**TASK PROMPT**
All entries below must be retyped exactly, though pictures are to be skipped.

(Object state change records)

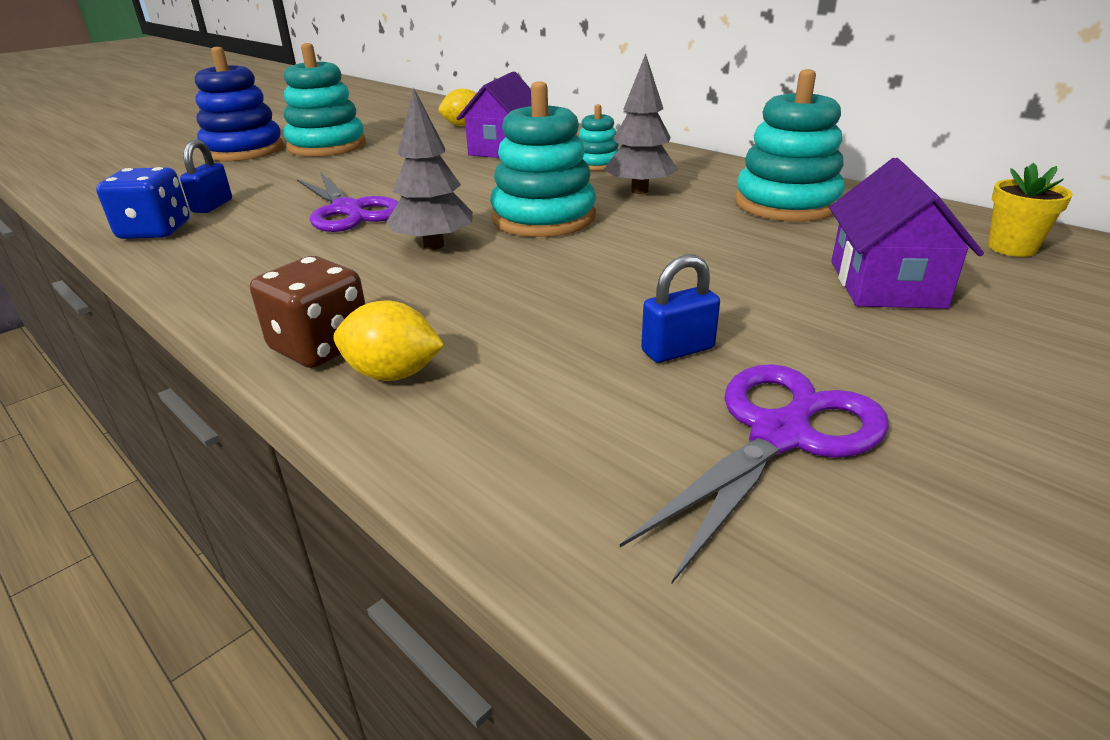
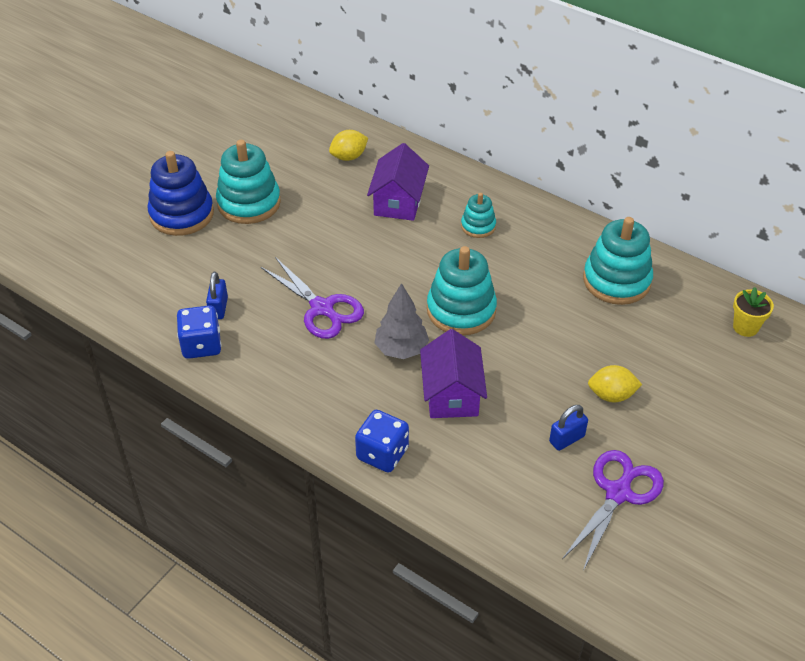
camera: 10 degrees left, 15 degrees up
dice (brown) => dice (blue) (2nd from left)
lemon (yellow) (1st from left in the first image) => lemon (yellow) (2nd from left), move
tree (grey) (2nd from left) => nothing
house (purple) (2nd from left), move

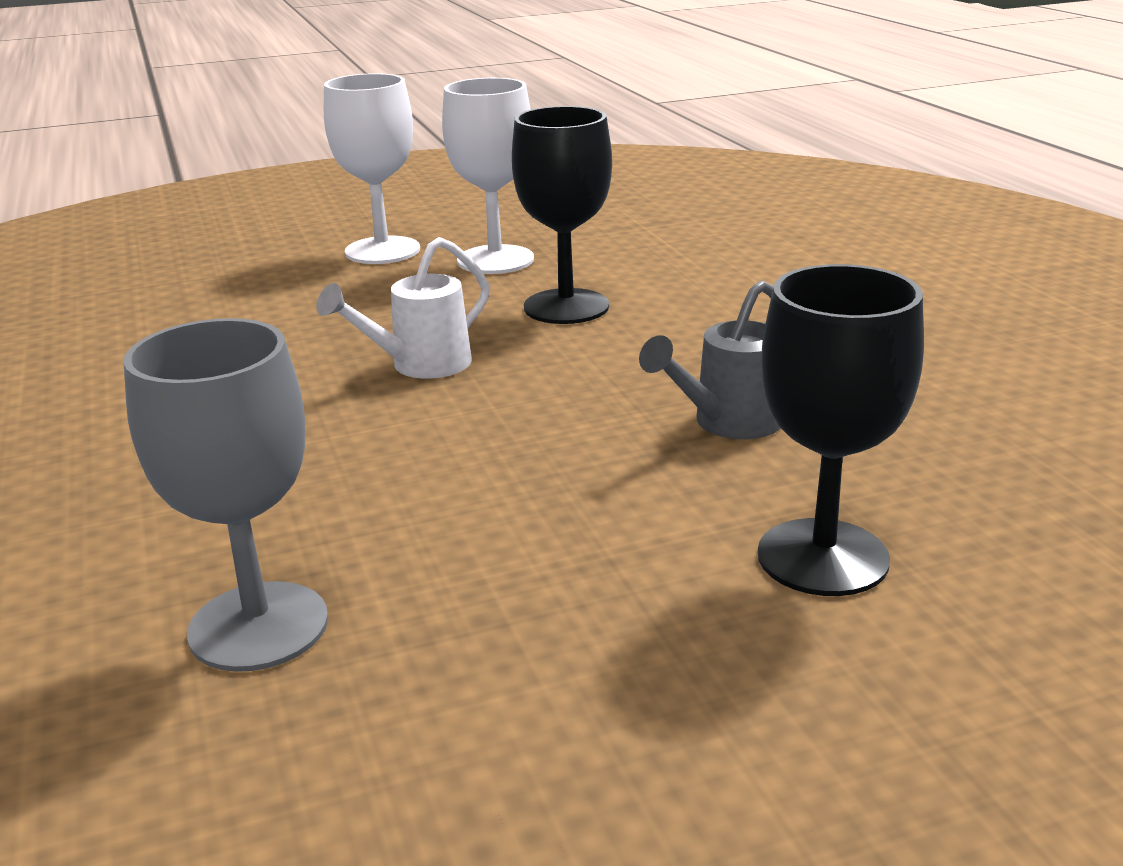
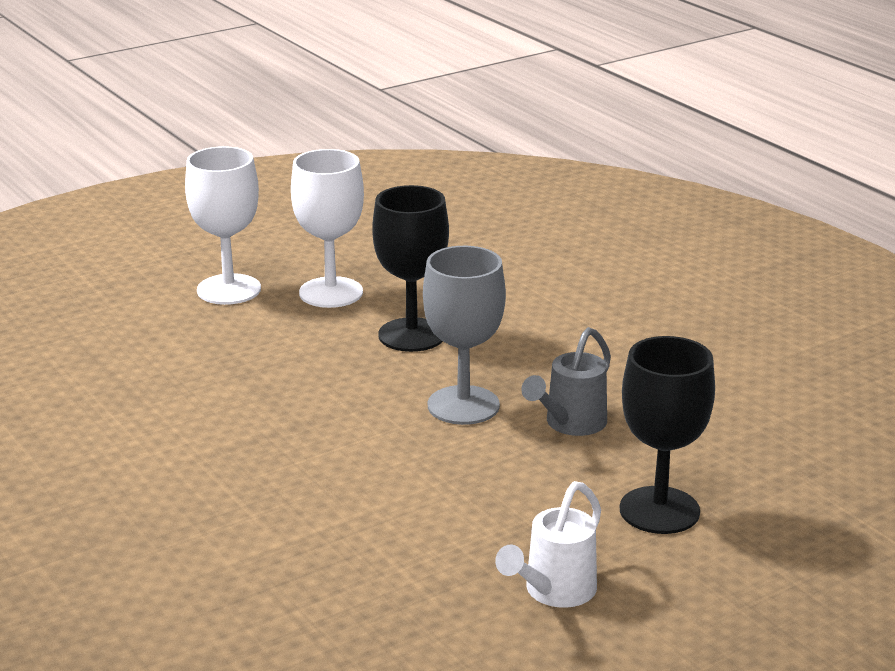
camera: 15 degrees left, 0 degrees up
goblet (grey), move
watering can (white), move

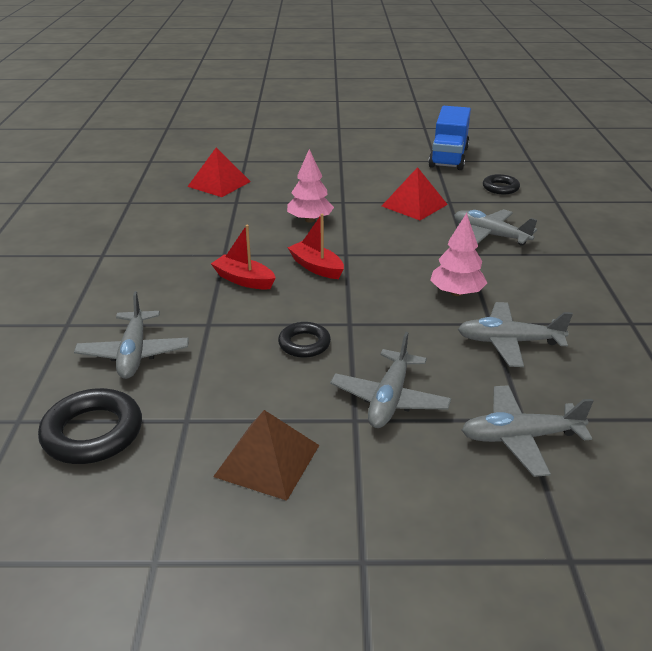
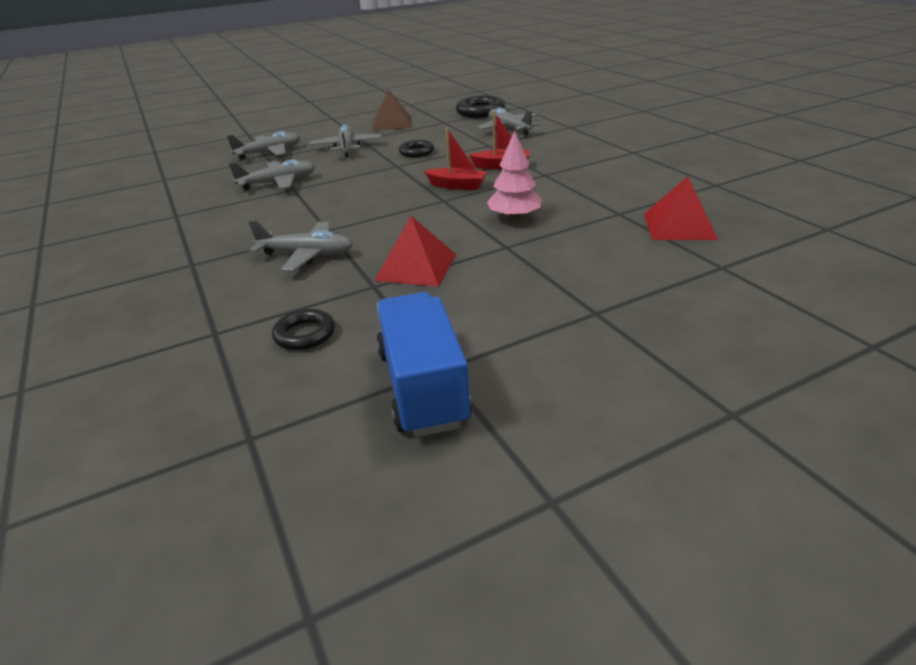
camera: 155 degrees right, 0 degrees up
tree (pink) (2nd from left) => nothing

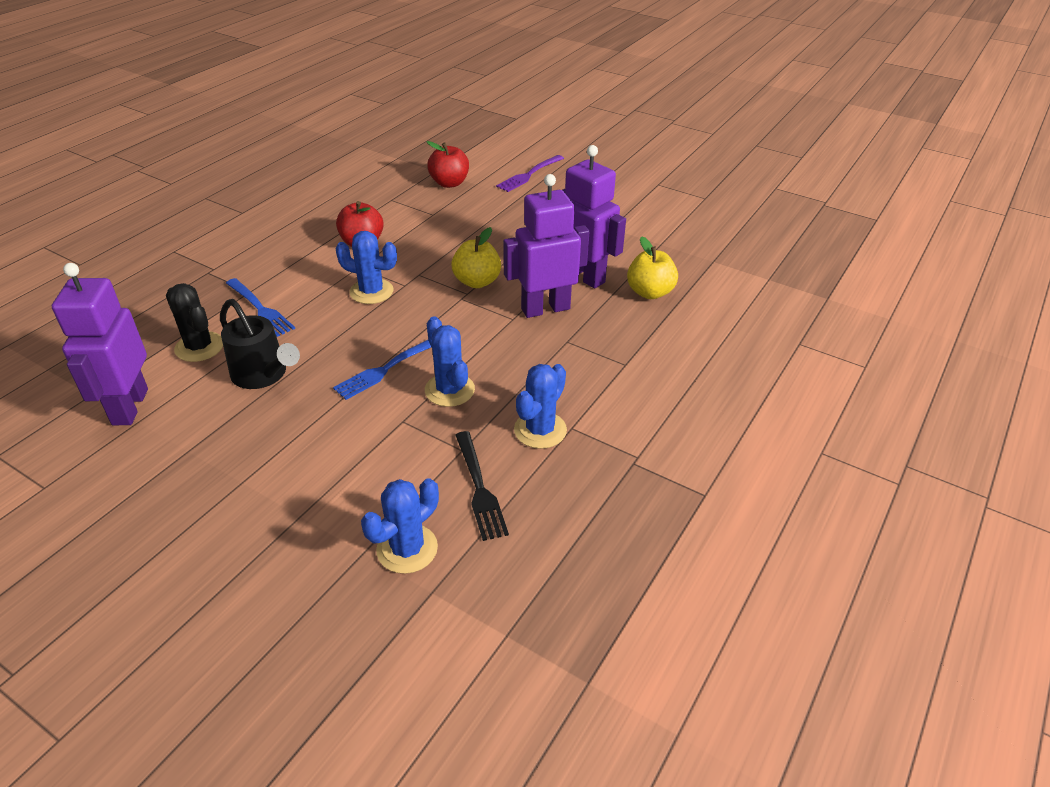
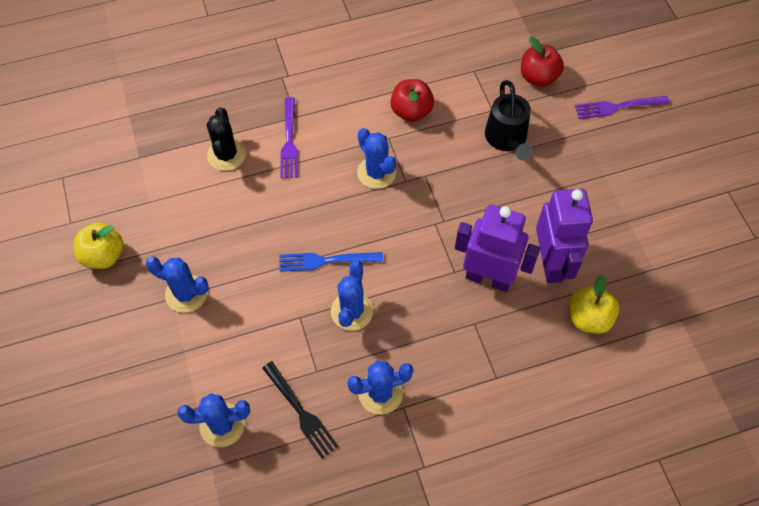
camera: 40 degrees right, 20 degrees up
robot (purple) (1st from left) => nothing
watering can (black), move
fork (blue) (1st from left) => fork (purple) (1st from left)
apple (yellow) (1st from left), move
fork (black), 60 degrees counterclockwise
nothing => cactus (blue) (1st from left)

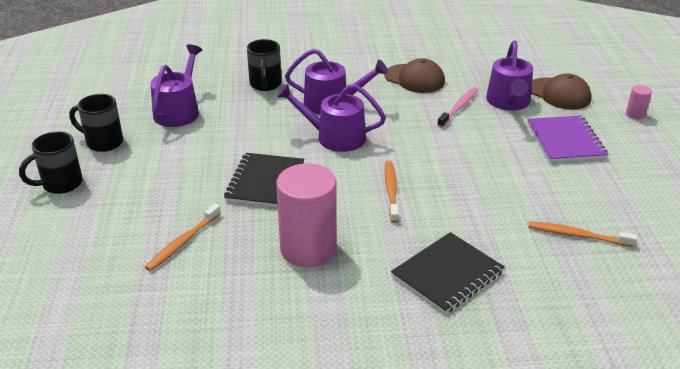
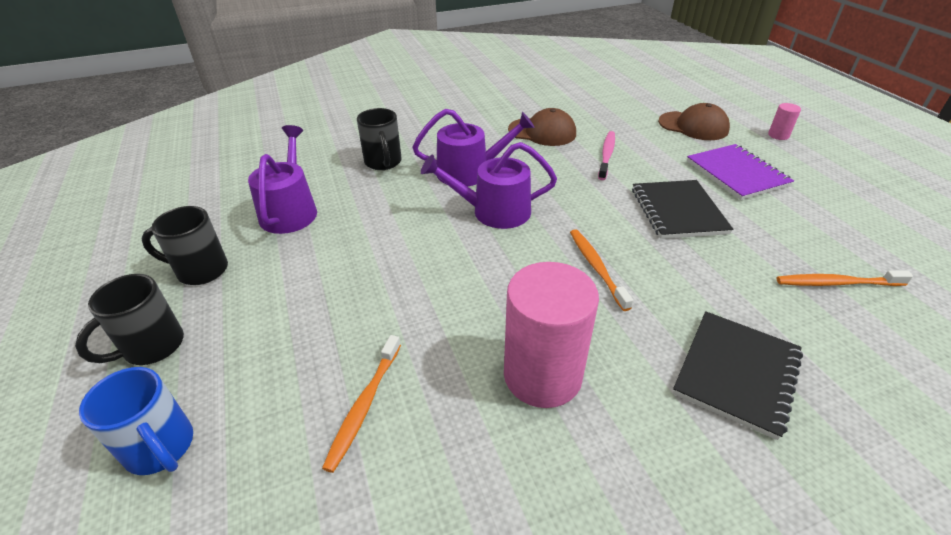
camera: 15 degrees left, 5 degrees up
notebook (black) (1st from left), move
watering can (purple) (4th from left) => nothing
nothing => mug (blue)

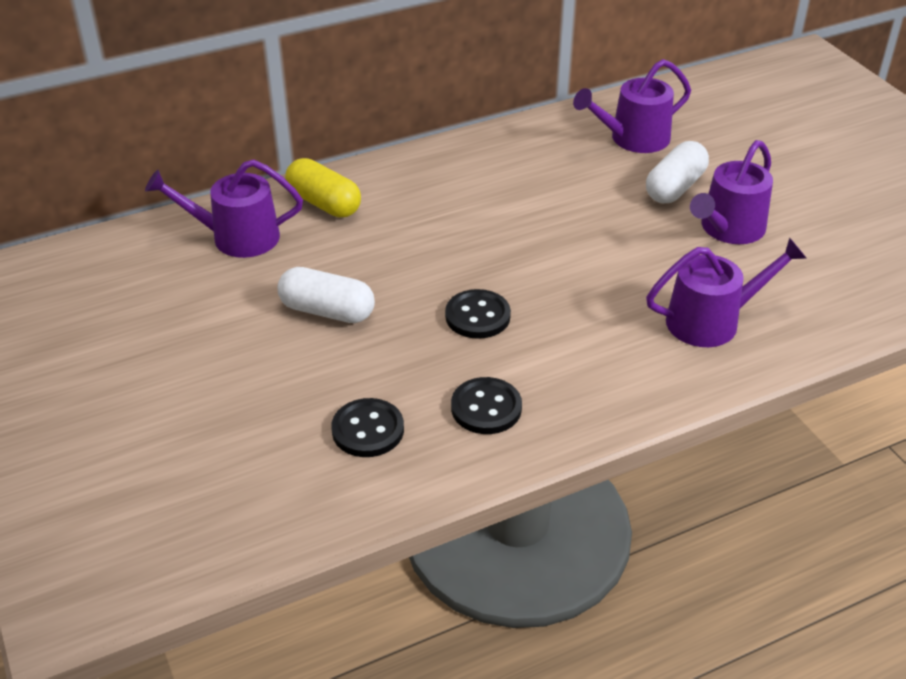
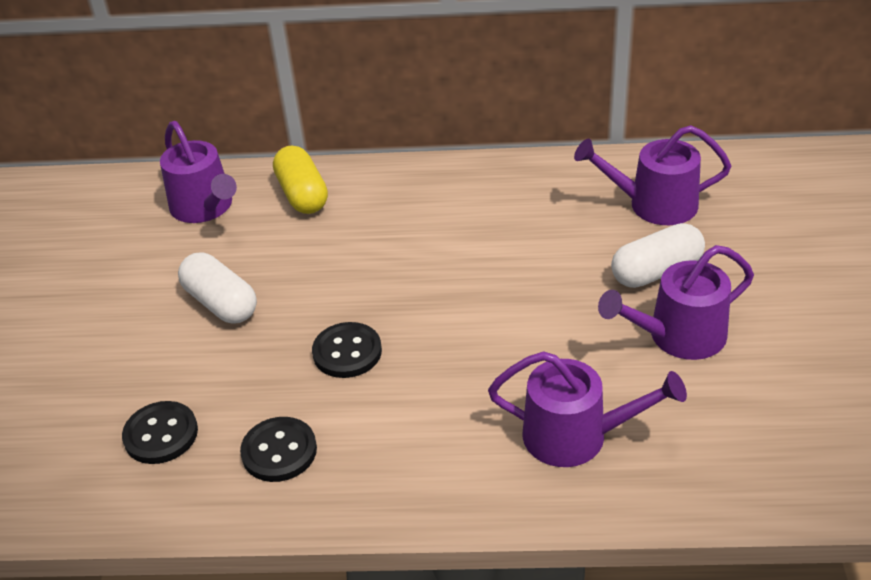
camera: 30 degrees right, 0 degrees up
watering can (purple) (1st from left), 150 degrees counterclockwise

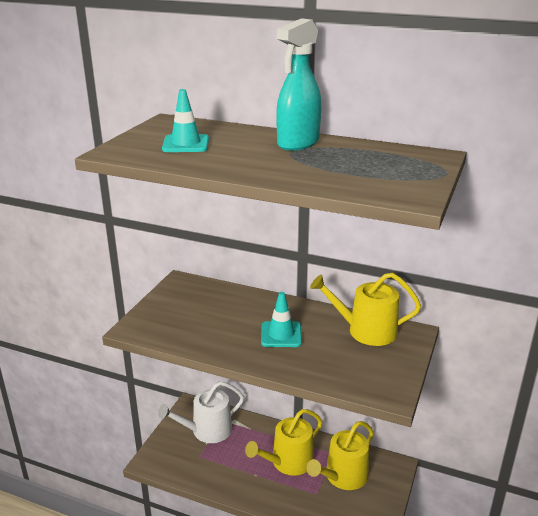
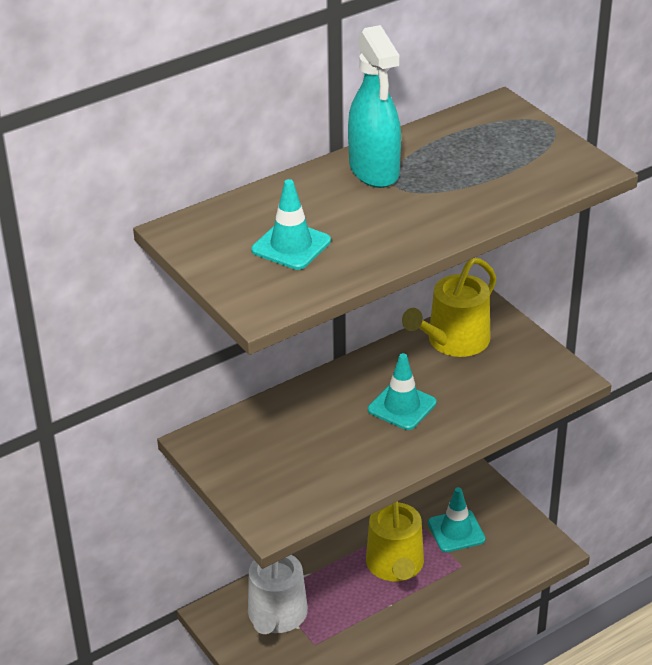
camera: 55 degrees left, 10 degrees up
watering can (yellow) (2nd from left) => traffic cone (turquoise) (3rd from left)

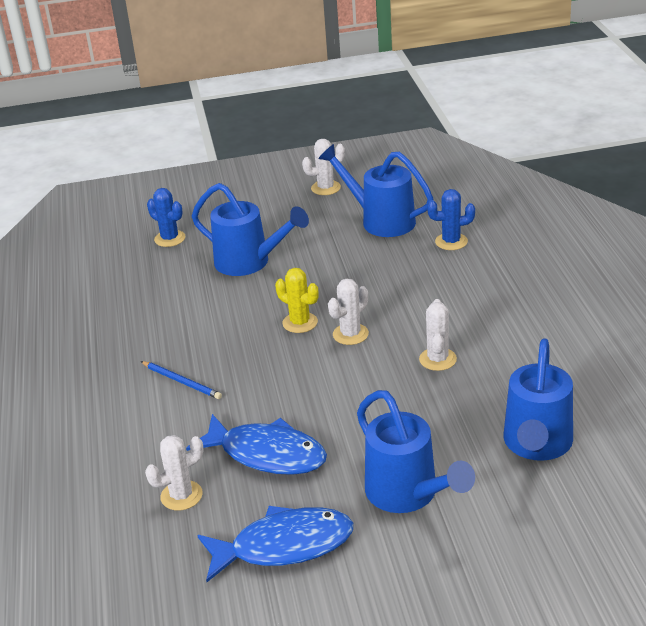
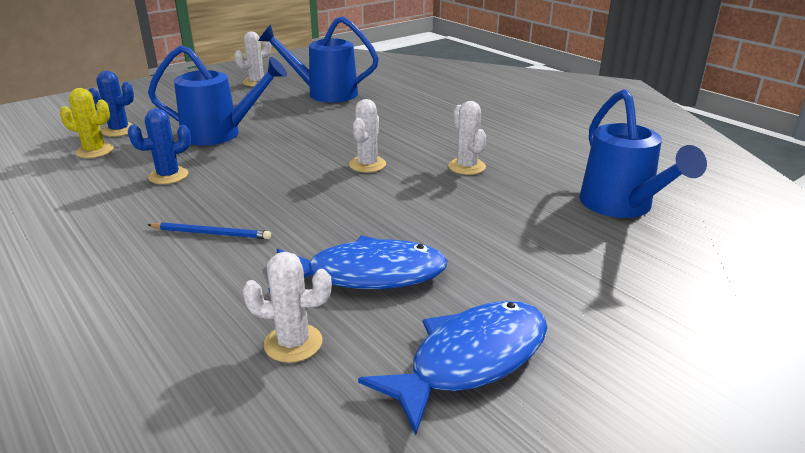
camera: 30 degrees left, 5 degrees down
cactus (white) (1st from left in the first image) => cactus (white) (2nd from left), 60 degrees clockwise
cactus (yellow), move
watering can (blue) (3rd from left) => nothing
cactus (blue) (2nd from left), move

**ANSWER SECTION**
camera: 10 degrees left, 15 degrees up
dice (brown) => dice (blue) (2nd from left)
lemon (yellow) (1st from left in the first image) => lemon (yellow) (2nd from left), move
tree (grey) (2nd from left) => nothing
house (purple) (2nd from left), move

camera: 15 degrees left, 0 degrees up
goblet (grey), move
watering can (white), move

camera: 155 degrees right, 0 degrees up
tree (pink) (2nd from left) => nothing

camera: 40 degrees right, 20 degrees up
robot (purple) (1st from left) => nothing
watering can (black), move
fork (blue) (1st from left) => fork (purple) (1st from left)
apple (yellow) (1st from left), move
fork (black), 60 degrees counterclockwise
nothing => cactus (blue) (1st from left)

camera: 15 degrees left, 5 degrees up
notebook (black) (1st from left), move
watering can (purple) (4th from left) => nothing
nothing => mug (blue)

camera: 30 degrees right, 0 degrees up
watering can (purple) (1st from left), 150 degrees counterclockwise

camera: 55 degrees left, 10 degrees up
watering can (yellow) (2nd from left) => traffic cone (turquoise) (3rd from left)

camera: 30 degrees left, 5 degrees down
cactus (white) (1st from left in the first image) => cactus (white) (2nd from left), 60 degrees clockwise
cactus (yellow), move
watering can (blue) (3rd from left) => nothing
cactus (blue) (2nd from left), move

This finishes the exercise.